-- MATERIAL PROVIDED follows --

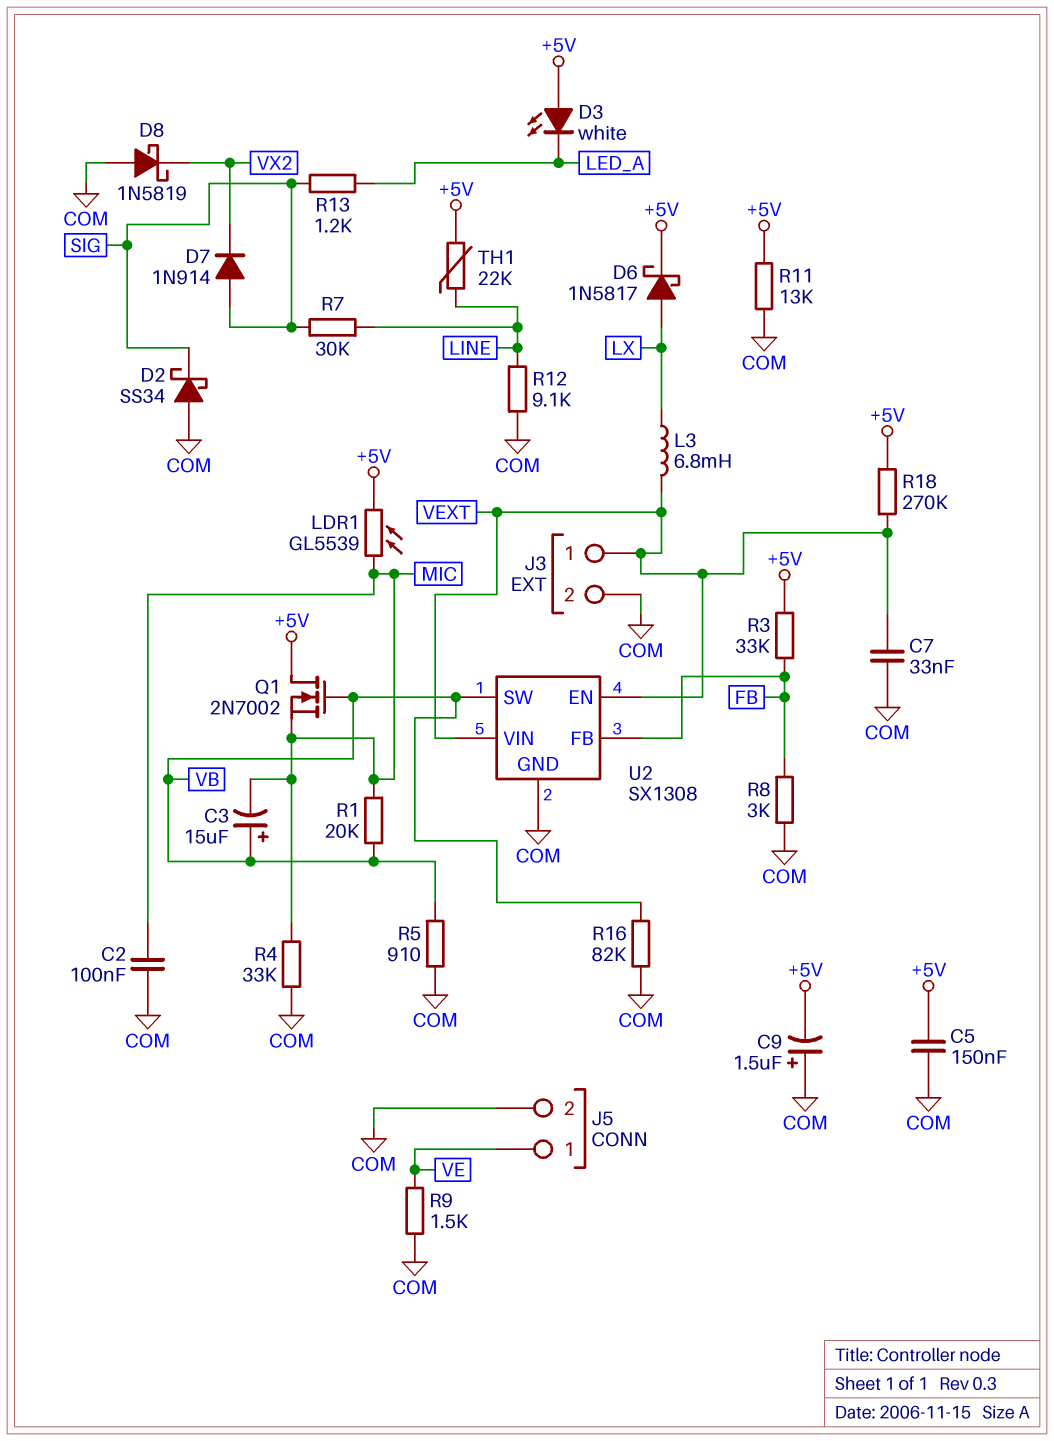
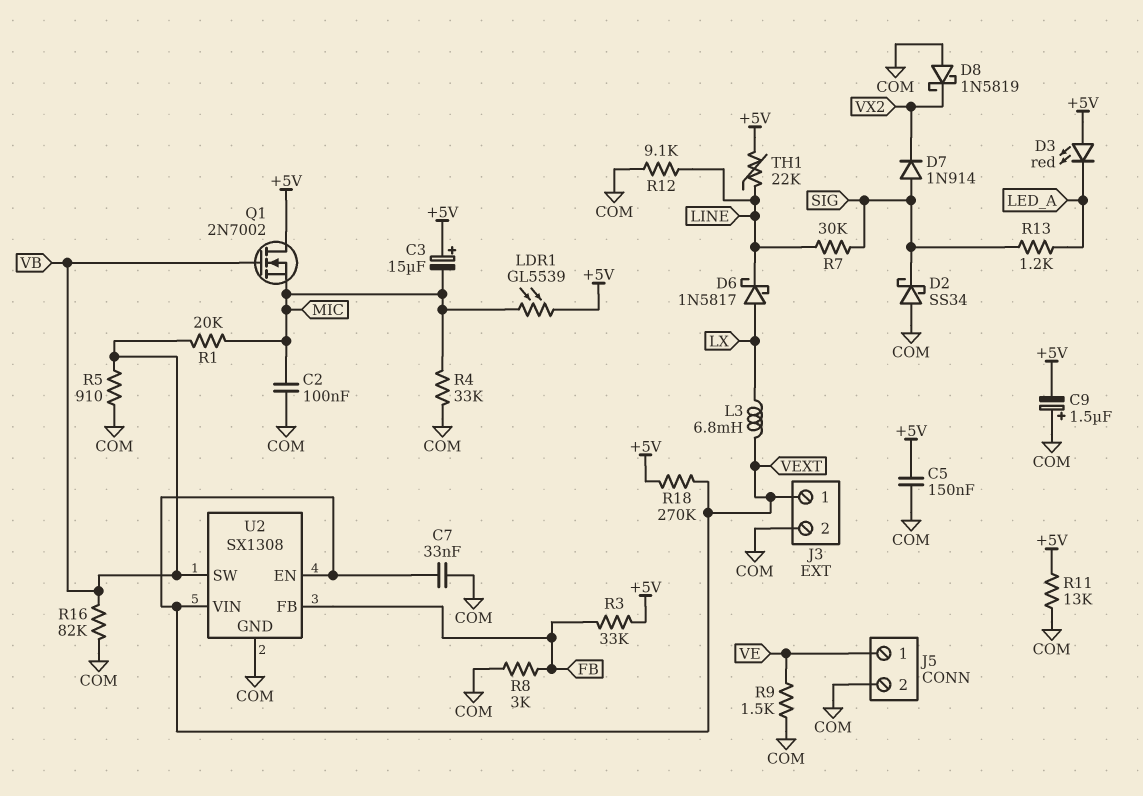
C3: 15uF (plus VB, minus MIC) -> 15uF (plus +5V, minus MIC)
D3: LED white (A +5V, K LED_A) -> LED red (A +5V, K LED_A)
D6: schottky 1N5817 (A LX, K +5V) -> schottky 1N5817 (A LX, K LINE)

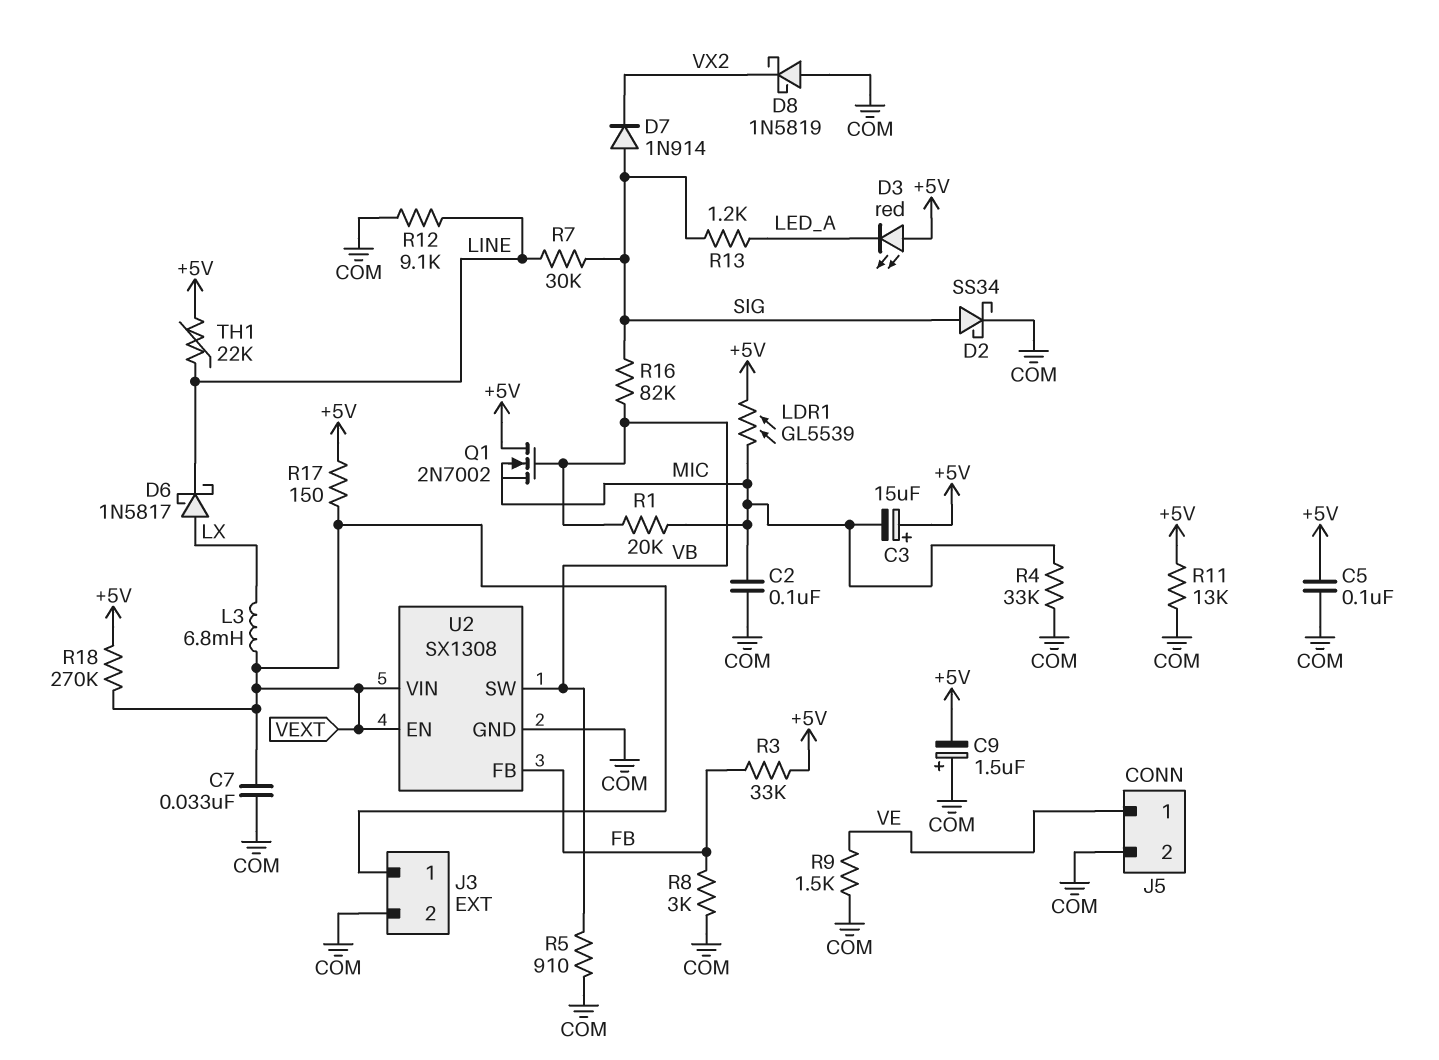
C5: 150nF (+5V, COM) -> 100nF (+5V, COM)
D2: schottky SS34 (A COM, K SIG) -> schottky SS34 (A SIG, K COM)
R16: 82k (COM, VB) -> 82k (SIG, VB)
R17: none -> 150 (+5V, VEXT)

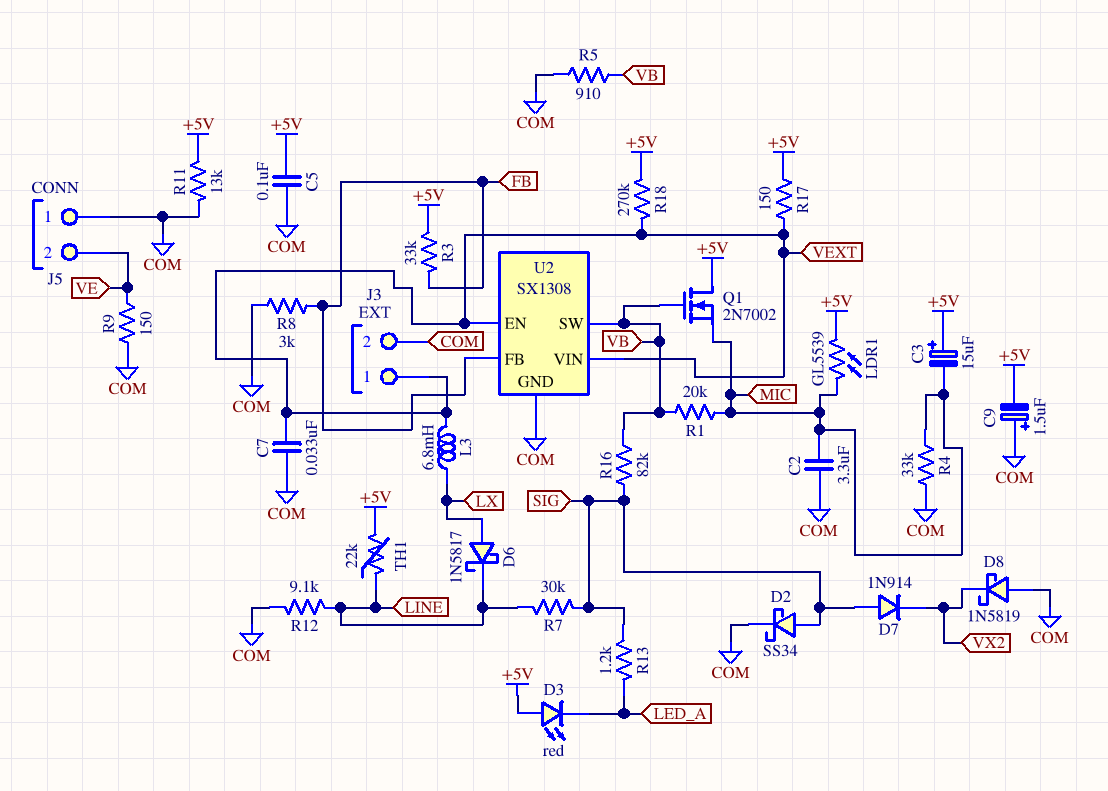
C2: 100nF (COM, MIC) -> 3.3uF (COM, MIC)
J5 pin 1: VE -> COM
J5 pin 2: COM -> VE
R9: 1.5k (COM, VE) -> 150 (COM, VE)

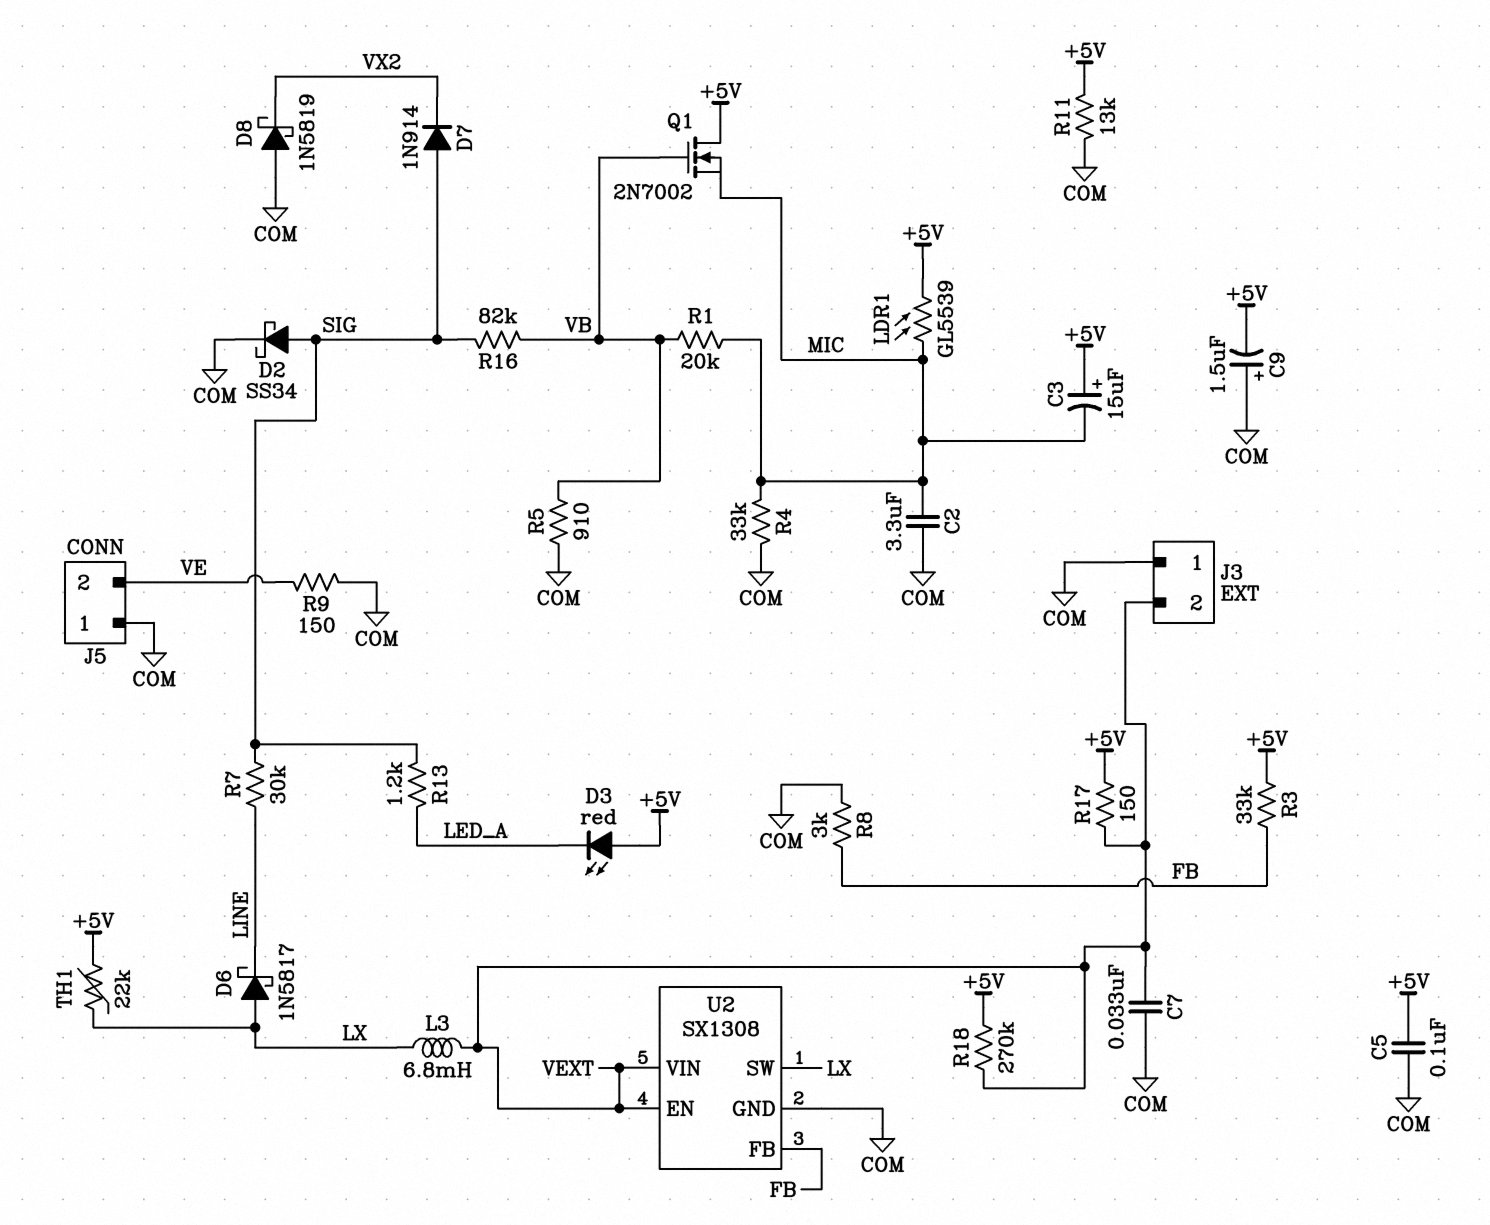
J3 pin 1: VEXT -> COM
J3 pin 2: COM -> VEXT
R12: 9.1k (COM, LINE) -> none
TH1: 22k (+5V, LINE) -> 22k (+5V, LX)
U2 pin SW: VB -> LX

-- MATERIAL PROVIDED concluded --

• _WHAT THE TASK ASKS_
Using the records above, count every line that includes the word "VEXT", and state the number only.

• _ANSWER TO THIS EXERCISE_
3